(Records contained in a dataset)
"""

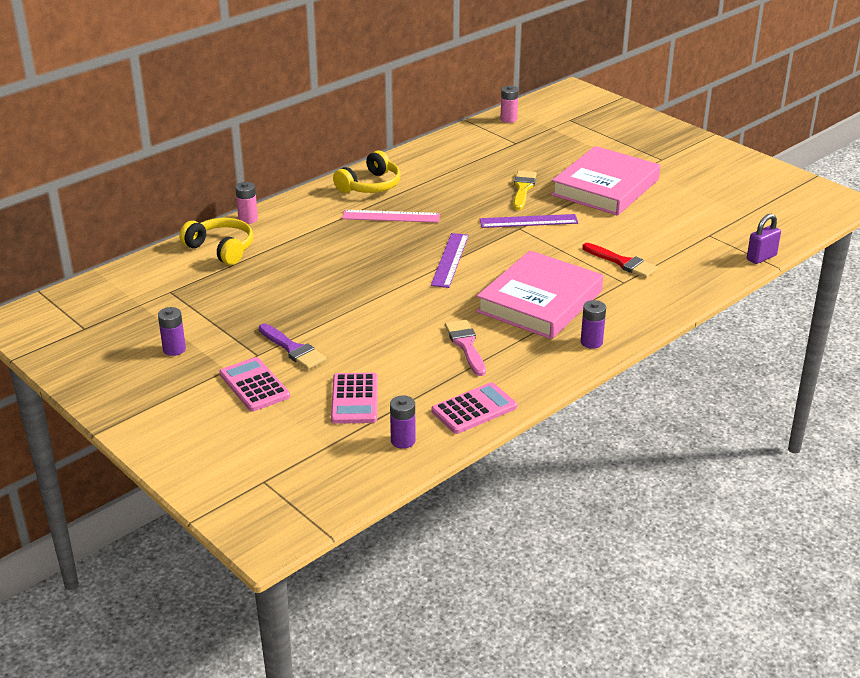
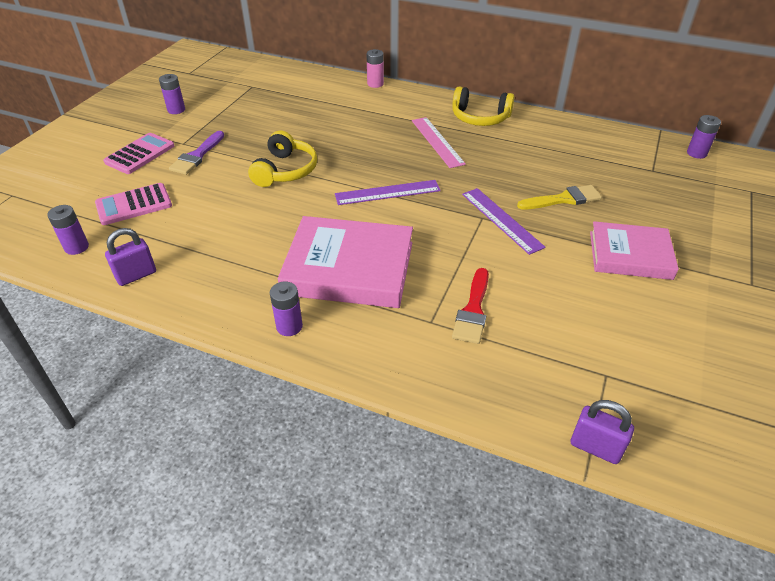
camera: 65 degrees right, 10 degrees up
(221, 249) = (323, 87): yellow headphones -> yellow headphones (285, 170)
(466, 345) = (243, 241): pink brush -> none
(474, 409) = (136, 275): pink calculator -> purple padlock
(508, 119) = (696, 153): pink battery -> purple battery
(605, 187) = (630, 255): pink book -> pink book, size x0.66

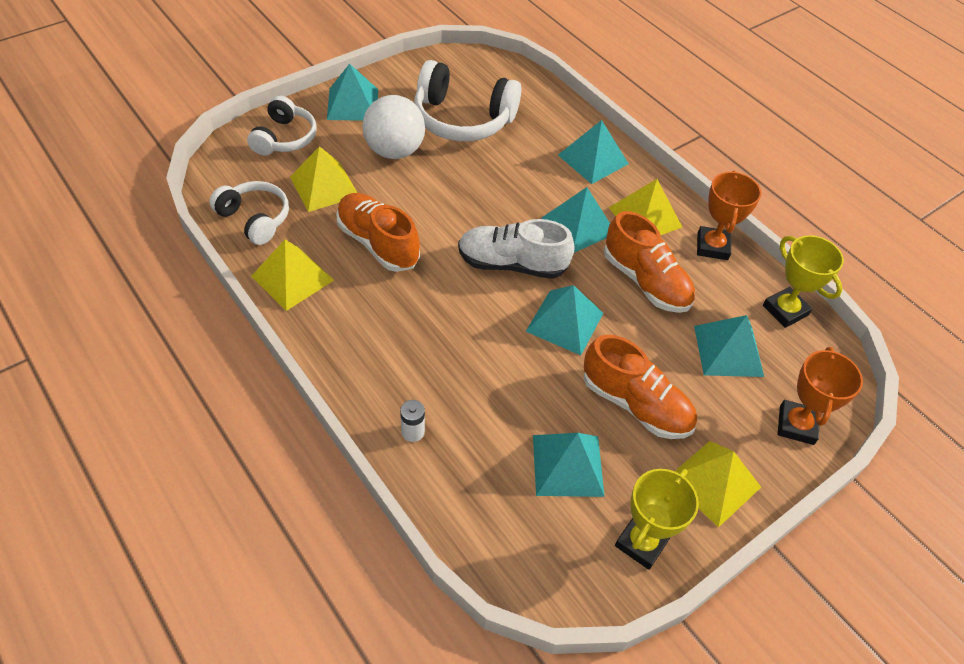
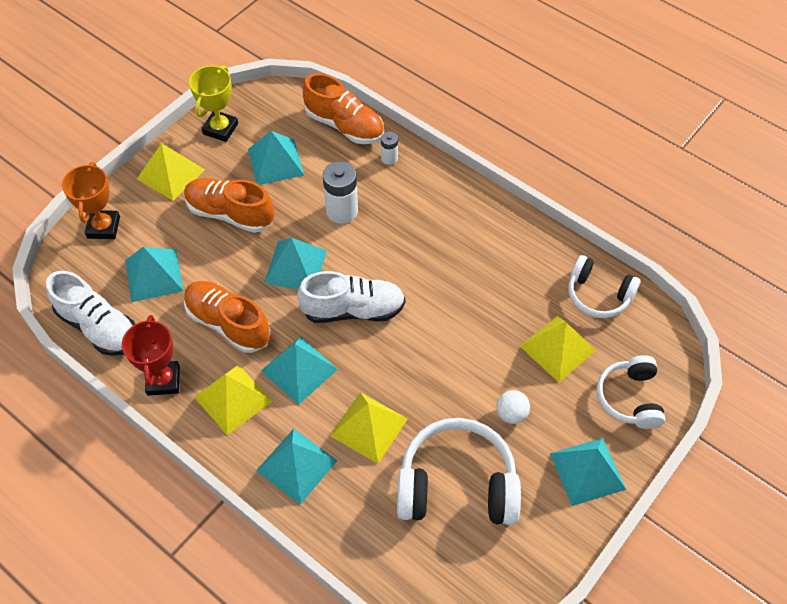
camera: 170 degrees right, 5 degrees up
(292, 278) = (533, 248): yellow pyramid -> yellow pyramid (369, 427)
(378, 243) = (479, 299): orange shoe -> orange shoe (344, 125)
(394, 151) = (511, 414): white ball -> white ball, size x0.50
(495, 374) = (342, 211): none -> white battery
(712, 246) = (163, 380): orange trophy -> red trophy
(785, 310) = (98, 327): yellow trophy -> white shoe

"""

■ **Description of the task**:
The entries above should be retyped exactly, minus any pictures.

■ **Result of this task**:
camera: 65 degrees right, 10 degrees up
(221, 249) = (323, 87): yellow headphones -> yellow headphones (285, 170)
(466, 345) = (243, 241): pink brush -> none
(474, 409) = (136, 275): pink calculator -> purple padlock
(508, 119) = (696, 153): pink battery -> purple battery
(605, 187) = (630, 255): pink book -> pink book, size x0.66

camera: 170 degrees right, 5 degrees up
(292, 278) = (533, 248): yellow pyramid -> yellow pyramid (369, 427)
(378, 243) = (479, 299): orange shoe -> orange shoe (344, 125)
(394, 151) = (511, 414): white ball -> white ball, size x0.50
(495, 374) = (342, 211): none -> white battery
(712, 246) = (163, 380): orange trophy -> red trophy
(785, 310) = (98, 327): yellow trophy -> white shoe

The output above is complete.